*Problem requirements*:
Retype the data exactly, skipping any picture in it.

BEGIN Dataset entries

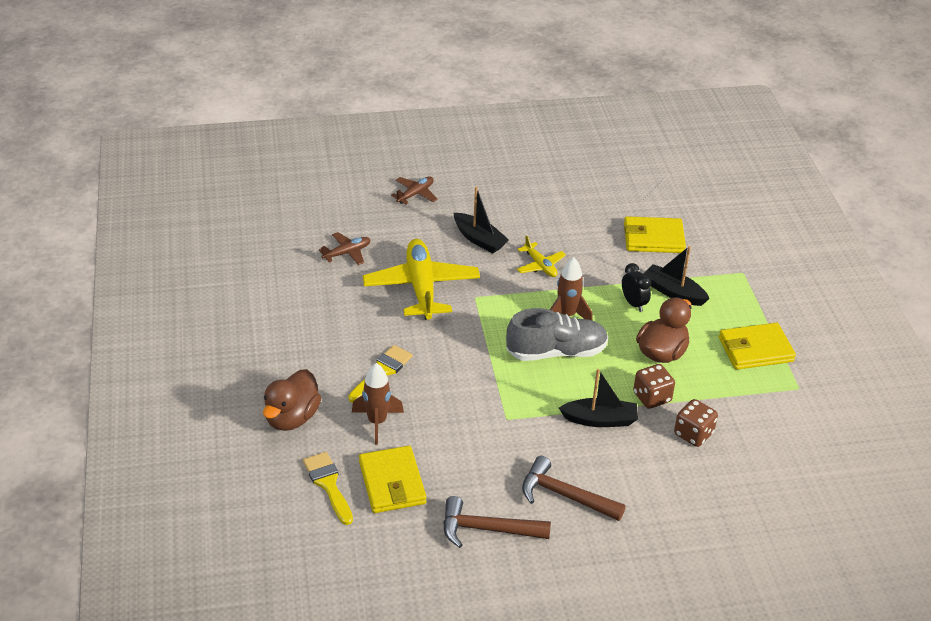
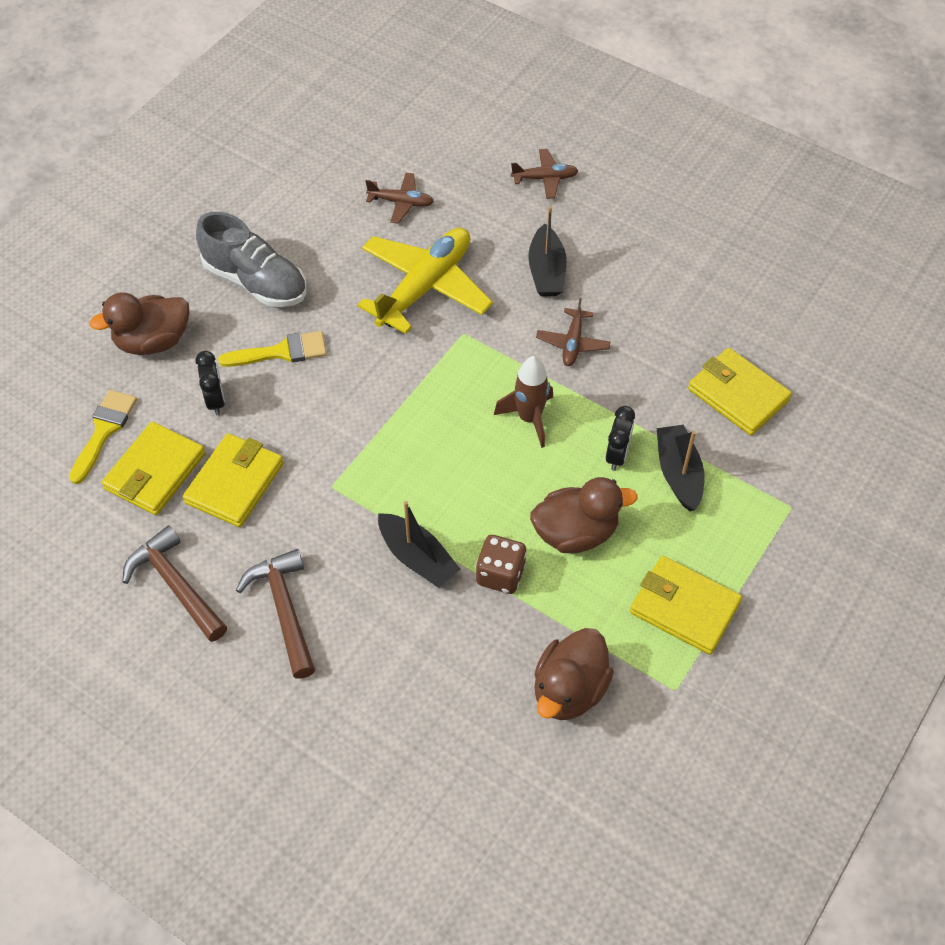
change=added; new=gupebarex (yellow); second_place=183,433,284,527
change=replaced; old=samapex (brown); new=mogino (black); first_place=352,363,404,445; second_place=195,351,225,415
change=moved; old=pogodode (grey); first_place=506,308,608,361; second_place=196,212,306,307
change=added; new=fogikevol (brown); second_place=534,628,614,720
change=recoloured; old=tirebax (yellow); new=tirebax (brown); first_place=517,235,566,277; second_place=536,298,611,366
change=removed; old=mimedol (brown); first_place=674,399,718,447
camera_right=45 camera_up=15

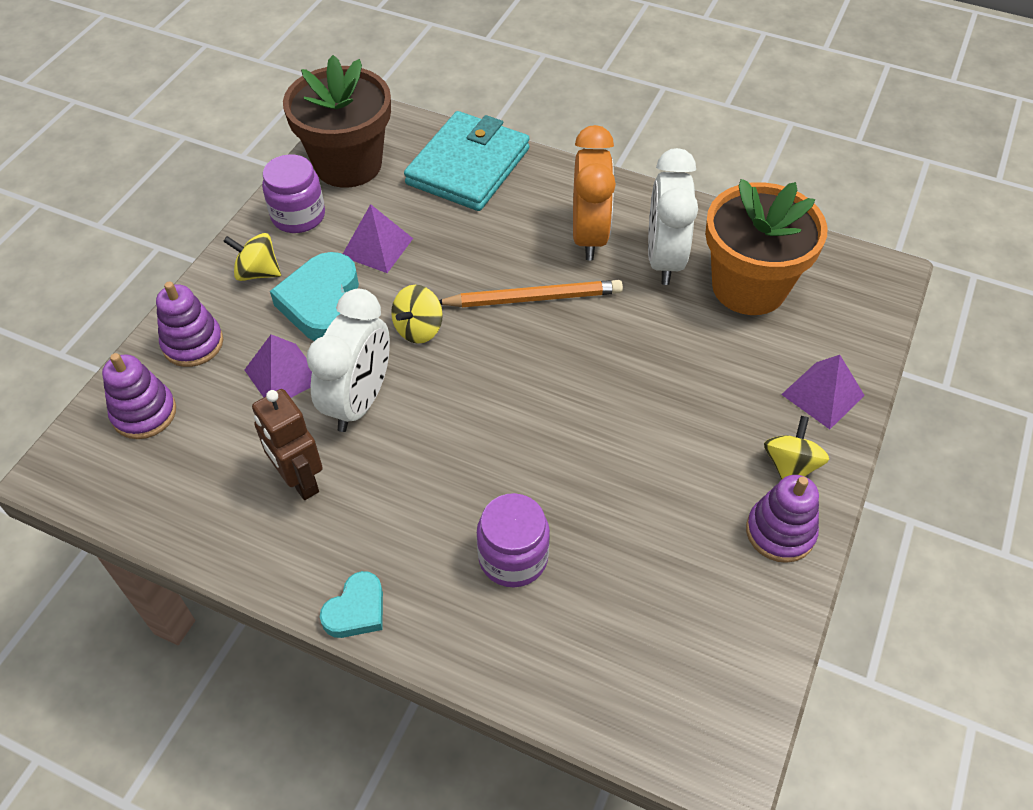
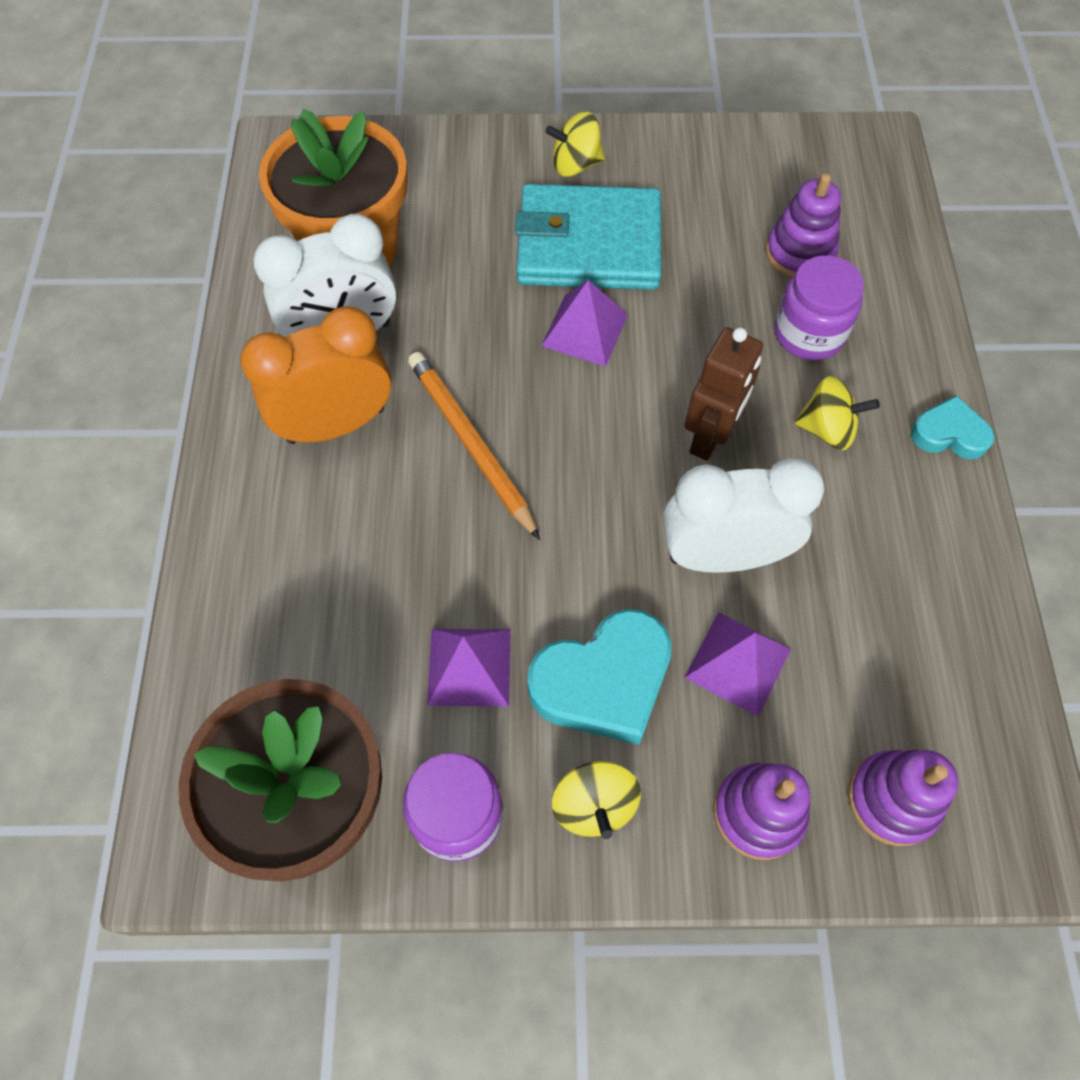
change=moved; old=gupebarex (turquoise); first_place=404,111,530,211; second_place=515,184,661,290
change=moved; old=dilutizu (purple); first_place=781,355,865,429; second_place=541,280,628,367
change=moved; old=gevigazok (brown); first_place=252,389,323,500; second_place=684,327,763,461
change=moved; old=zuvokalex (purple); first_place=746,475,819,563; second_place=765,173,841,278
change=moved; old=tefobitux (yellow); first_place=391,285,443,344; second_place=794,376,880,450
camera_right=-115 camera_up=10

END Dataset entries

*Problem solution*:
change=added; new=gupebarex (yellow); second_place=183,433,284,527
change=replaced; old=samapex (brown); new=mogino (black); first_place=352,363,404,445; second_place=195,351,225,415
change=moved; old=pogodode (grey); first_place=506,308,608,361; second_place=196,212,306,307
change=added; new=fogikevol (brown); second_place=534,628,614,720
change=recoloured; old=tirebax (yellow); new=tirebax (brown); first_place=517,235,566,277; second_place=536,298,611,366
change=removed; old=mimedol (brown); first_place=674,399,718,447
camera_right=45 camera_up=15

change=moved; old=gupebarex (turquoise); first_place=404,111,530,211; second_place=515,184,661,290
change=moved; old=dilutizu (purple); first_place=781,355,865,429; second_place=541,280,628,367
change=moved; old=gevigazok (brown); first_place=252,389,323,500; second_place=684,327,763,461
change=moved; old=zuvokalex (purple); first_place=746,475,819,563; second_place=765,173,841,278
change=moved; old=tefobitux (yellow); first_place=391,285,443,344; second_place=794,376,880,450
camera_right=-115 camera_up=10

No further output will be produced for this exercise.